◆ **Input data**:
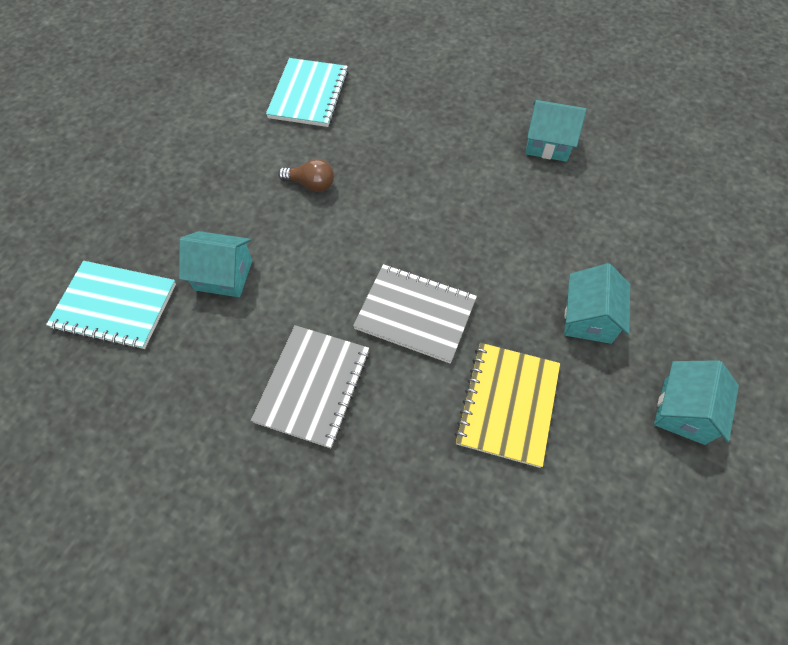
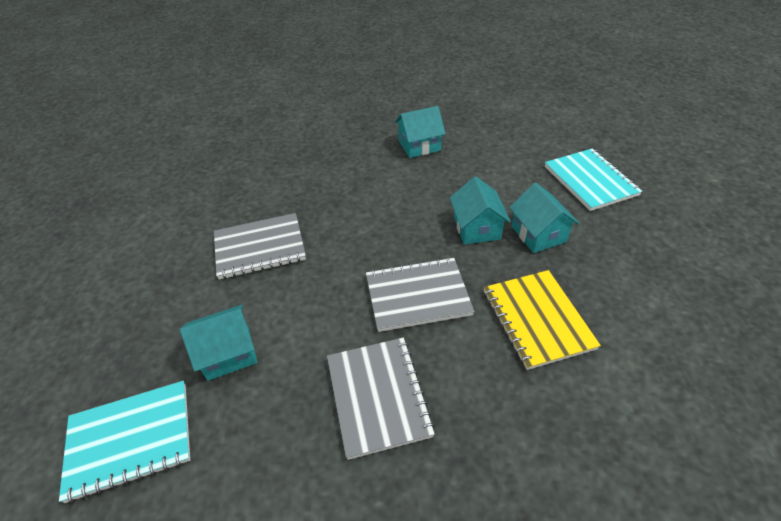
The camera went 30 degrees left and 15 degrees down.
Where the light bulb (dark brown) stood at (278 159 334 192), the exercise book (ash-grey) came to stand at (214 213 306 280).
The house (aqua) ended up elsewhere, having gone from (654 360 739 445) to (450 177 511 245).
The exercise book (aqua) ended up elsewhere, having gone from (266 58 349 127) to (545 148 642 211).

◆ **Requirement**: Please return all lines above in which the string "from" is found.

◆ **Exercise solution**:
The house (aqua) ended up elsewhere, having gone from (654 360 739 445) to (450 177 511 245).
The exercise book (aqua) ended up elsewhere, having gone from (266 58 349 127) to (545 148 642 211).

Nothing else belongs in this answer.